Input –

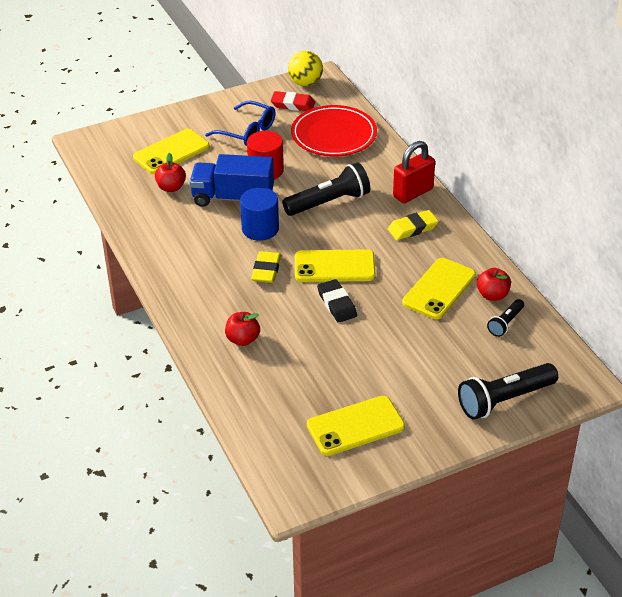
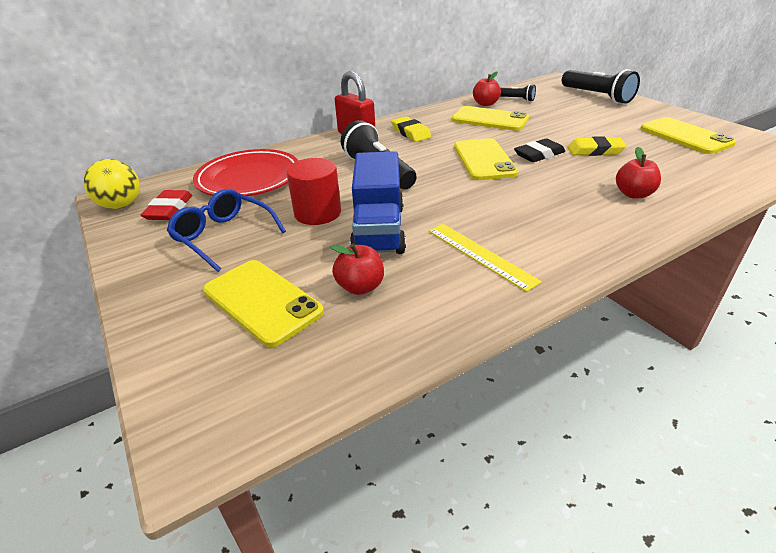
camera: 95 degrees left, 5 degrees down
(186, 239) = (480, 255): none -> yellow ruler
(247, 132) = (223, 236): blue glasses -> blue glasses turned 75 degrees counterclockwise
(260, 229) = (437, 204): blue cylinder -> none
(266, 270) = (510, 193): yellow eraser -> yellow eraser (595, 150)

What this task involves –
How many lines in the listing contain "degrees"? Answer with the number alone.

Solution for this problem –
2